=== Goal of the exercise ===
Revise the records below by replacing every instance of "screenshot" with "screen capture", leaving all other text unchanged.

=== Source data ===
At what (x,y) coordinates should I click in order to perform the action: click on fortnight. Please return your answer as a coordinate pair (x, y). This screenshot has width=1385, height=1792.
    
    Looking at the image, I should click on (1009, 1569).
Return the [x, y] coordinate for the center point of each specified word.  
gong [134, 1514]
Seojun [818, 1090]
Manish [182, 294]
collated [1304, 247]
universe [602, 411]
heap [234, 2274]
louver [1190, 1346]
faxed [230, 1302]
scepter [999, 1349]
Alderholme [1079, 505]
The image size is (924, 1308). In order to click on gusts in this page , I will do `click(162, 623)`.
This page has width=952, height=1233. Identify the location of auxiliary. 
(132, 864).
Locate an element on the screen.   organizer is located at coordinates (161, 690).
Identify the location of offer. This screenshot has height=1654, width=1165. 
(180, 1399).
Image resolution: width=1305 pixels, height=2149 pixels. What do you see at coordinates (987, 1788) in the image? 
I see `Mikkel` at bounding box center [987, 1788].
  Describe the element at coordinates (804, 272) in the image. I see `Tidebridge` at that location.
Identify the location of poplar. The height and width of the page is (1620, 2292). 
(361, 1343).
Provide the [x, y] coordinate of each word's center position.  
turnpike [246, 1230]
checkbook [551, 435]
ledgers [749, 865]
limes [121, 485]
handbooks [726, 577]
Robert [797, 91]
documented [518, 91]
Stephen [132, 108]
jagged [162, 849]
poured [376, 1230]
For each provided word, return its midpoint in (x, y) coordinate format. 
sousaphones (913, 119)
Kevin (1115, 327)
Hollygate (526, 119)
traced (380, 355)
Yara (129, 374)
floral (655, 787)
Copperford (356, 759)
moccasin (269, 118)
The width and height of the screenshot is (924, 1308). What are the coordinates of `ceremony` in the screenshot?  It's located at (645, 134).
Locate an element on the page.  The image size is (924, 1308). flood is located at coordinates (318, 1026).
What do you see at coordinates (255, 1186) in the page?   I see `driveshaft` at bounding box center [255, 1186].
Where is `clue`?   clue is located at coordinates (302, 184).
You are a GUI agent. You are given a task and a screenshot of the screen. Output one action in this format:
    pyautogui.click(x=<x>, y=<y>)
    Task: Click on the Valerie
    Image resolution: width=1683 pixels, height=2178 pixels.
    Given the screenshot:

=== Result for this task ===
At what (x,y) coordinates should I click in order to perform the action: click on fortnight. Please return your answer as a coordinate pair (x, y). This screen capture has width=1385, height=1792.
    
    Looking at the image, I should click on (1009, 1569).
Return the [x, y] coordinate for the center point of each specified word.  
gong [134, 1514]
Seojun [818, 1090]
Manish [182, 294]
collated [1304, 247]
universe [602, 411]
heap [234, 2274]
louver [1190, 1346]
faxed [230, 1302]
scepter [999, 1349]
Alderholme [1079, 505]
The image size is (924, 1308). In order to click on gusts in this page , I will do `click(162, 623)`.
This page has width=952, height=1233. Identify the location of auxiliary. 
(132, 864).
Locate an element on the screen.   organizer is located at coordinates (161, 690).
Identify the location of offer. This screen capture has height=1654, width=1165. 
(180, 1399).
Image resolution: width=1305 pixels, height=2149 pixels. What do you see at coordinates (987, 1788) in the image? 
I see `Mikkel` at bounding box center [987, 1788].
  Describe the element at coordinates (804, 272) in the image. I see `Tidebridge` at that location.
Identify the location of poplar. The height and width of the page is (1620, 2292). 
(361, 1343).
Provide the [x, y] coordinate of each word's center position.  
turnpike [246, 1230]
checkbook [551, 435]
ledgers [749, 865]
limes [121, 485]
handbooks [726, 577]
Robert [797, 91]
documented [518, 91]
Stephen [132, 108]
jagged [162, 849]
poured [376, 1230]
For each provided word, return its midpoint in (x, y) coordinate format. 
sousaphones (913, 119)
Kevin (1115, 327)
Hollygate (526, 119)
traced (380, 355)
Yara (129, 374)
floral (655, 787)
Copperford (356, 759)
moccasin (269, 118)
The width and height of the screen capture is (924, 1308). What are the coordinates of `ceremony` in the screen capture?  It's located at (645, 134).
Locate an element on the page.  The image size is (924, 1308). flood is located at coordinates (318, 1026).
What do you see at coordinates (255, 1186) in the page?   I see `driveshaft` at bounding box center [255, 1186].
Where is `clue`?   clue is located at coordinates (302, 184).
You are a GUI agent. You are given a task and a screen capture of the screen. Output one action in this format:
    pyautogui.click(x=<x>, y=<y>)
    Task: Click on the Valerie
    Image resolution: width=1683 pixels, height=2178 pixels.
    Given the screen capture:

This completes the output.